Task data
☆ ☆ ☆ ☆

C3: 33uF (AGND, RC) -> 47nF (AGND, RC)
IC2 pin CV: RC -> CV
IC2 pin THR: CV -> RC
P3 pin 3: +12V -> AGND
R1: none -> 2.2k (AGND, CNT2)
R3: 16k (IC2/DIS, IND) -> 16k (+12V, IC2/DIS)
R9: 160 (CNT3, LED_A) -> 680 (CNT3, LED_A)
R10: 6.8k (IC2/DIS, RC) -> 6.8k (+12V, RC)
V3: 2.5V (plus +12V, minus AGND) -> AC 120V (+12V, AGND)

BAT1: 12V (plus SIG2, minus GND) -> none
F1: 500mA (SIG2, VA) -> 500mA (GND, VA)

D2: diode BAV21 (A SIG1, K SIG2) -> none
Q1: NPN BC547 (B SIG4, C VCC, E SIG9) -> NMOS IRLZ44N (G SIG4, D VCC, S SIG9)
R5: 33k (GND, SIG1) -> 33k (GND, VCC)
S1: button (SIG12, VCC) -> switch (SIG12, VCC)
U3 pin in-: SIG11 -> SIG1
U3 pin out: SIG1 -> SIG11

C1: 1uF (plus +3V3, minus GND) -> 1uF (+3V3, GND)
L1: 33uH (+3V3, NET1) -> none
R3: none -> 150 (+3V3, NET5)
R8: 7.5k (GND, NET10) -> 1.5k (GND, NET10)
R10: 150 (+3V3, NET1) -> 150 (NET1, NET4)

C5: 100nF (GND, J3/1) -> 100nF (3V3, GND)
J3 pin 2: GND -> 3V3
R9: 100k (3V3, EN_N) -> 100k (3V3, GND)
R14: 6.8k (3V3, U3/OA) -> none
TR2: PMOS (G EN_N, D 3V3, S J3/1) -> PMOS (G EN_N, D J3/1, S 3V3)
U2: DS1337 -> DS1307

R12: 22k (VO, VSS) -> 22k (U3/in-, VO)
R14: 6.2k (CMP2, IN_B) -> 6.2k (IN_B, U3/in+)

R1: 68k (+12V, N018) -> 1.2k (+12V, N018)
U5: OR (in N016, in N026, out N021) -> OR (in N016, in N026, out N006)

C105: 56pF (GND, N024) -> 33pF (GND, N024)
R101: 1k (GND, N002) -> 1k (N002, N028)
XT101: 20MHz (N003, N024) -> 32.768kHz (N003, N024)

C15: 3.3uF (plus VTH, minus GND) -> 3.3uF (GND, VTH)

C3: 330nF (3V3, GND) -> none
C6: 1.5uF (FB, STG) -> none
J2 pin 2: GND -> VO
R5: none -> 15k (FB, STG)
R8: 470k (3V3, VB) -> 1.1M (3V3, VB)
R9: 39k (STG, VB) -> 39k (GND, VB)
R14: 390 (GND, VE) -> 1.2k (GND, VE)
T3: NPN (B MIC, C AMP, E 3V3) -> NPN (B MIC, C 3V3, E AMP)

☆ ☆ ☆ ☆

The problem
Look above for the line containing "R14: 6.8k (3V3, U3/OA) -> none", then please write out that line and each one after it through the end, exactly, with nothing else.

Exercise output
R14: 6.8k (3V3, U3/OA) -> none
TR2: PMOS (G EN_N, D 3V3, S J3/1) -> PMOS (G EN_N, D J3/1, S 3V3)
U2: DS1337 -> DS1307

R12: 22k (VO, VSS) -> 22k (U3/in-, VO)
R14: 6.2k (CMP2, IN_B) -> 6.2k (IN_B, U3/in+)

R1: 68k (+12V, N018) -> 1.2k (+12V, N018)
U5: OR (in N016, in N026, out N021) -> OR (in N016, in N026, out N006)

C105: 56pF (GND, N024) -> 33pF (GND, N024)
R101: 1k (GND, N002) -> 1k (N002, N028)
XT101: 20MHz (N003, N024) -> 32.768kHz (N003, N024)

C15: 3.3uF (plus VTH, minus GND) -> 3.3uF (GND, VTH)

C3: 330nF (3V3, GND) -> none
C6: 1.5uF (FB, STG) -> none
J2 pin 2: GND -> VO
R5: none -> 15k (FB, STG)
R8: 470k (3V3, VB) -> 1.1M (3V3, VB)
R9: 39k (STG, VB) -> 39k (GND, VB)
R14: 390 (GND, VE) -> 1.2k (GND, VE)
T3: NPN (B MIC, C AMP, E 3V3) -> NPN (B MIC, C 3V3, E AMP)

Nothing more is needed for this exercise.